Your instructions: Filter these entries so that only lines with the word "degrees" remain.

-- Task data follows --

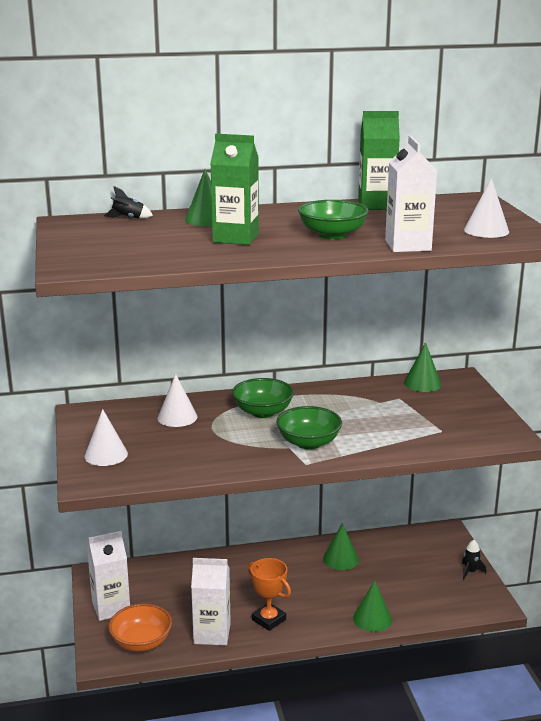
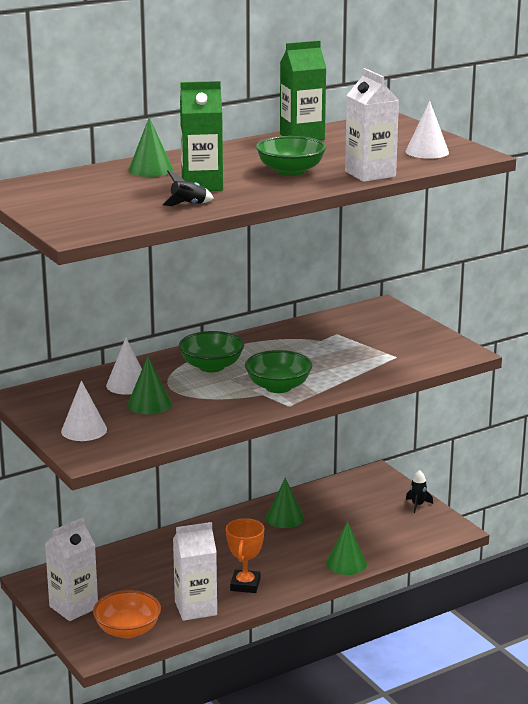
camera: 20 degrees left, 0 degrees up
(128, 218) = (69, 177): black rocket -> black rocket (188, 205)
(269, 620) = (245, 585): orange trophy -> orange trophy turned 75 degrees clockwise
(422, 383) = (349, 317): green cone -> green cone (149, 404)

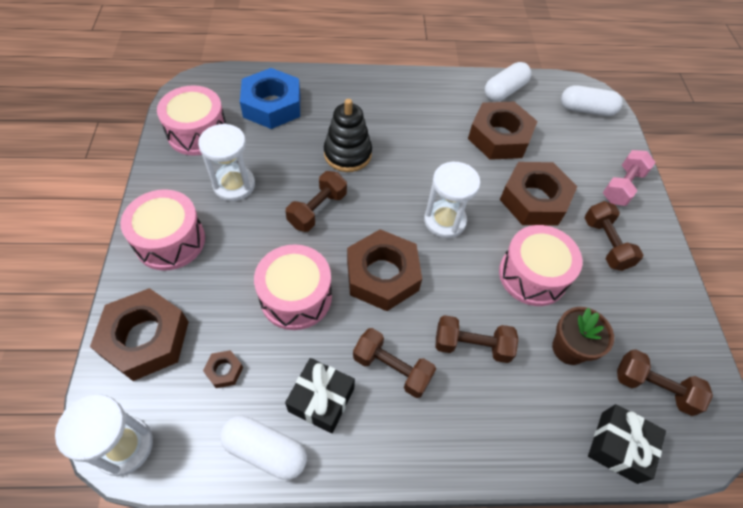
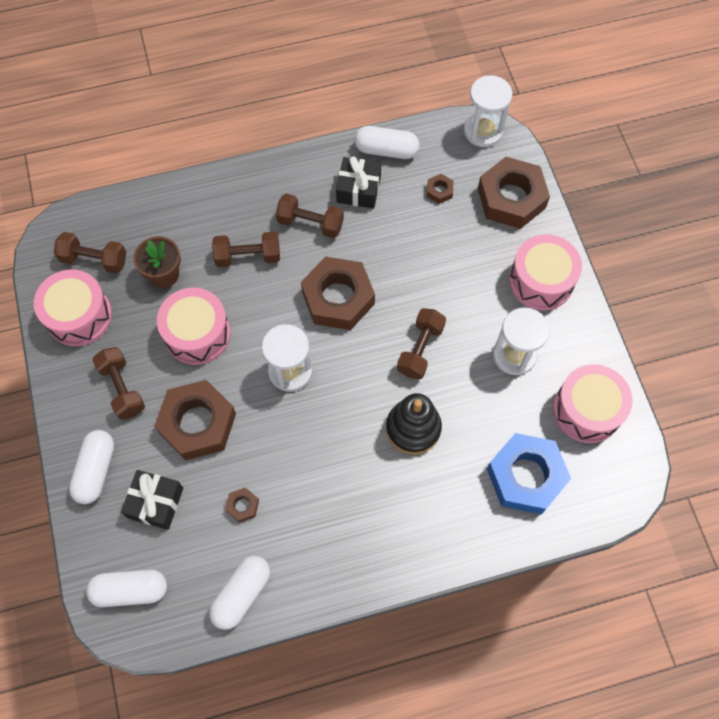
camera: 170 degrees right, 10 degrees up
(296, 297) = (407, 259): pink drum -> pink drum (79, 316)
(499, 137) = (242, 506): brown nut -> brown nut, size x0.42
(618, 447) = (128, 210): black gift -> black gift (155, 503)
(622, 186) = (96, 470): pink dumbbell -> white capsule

-- Task data concluded --

Solution to the exercise:
camera: 20 degrees left, 0 degrees up
(269, 620) = (245, 585): orange trophy -> orange trophy turned 75 degrees clockwise
camera: 170 degrees right, 10 degrees up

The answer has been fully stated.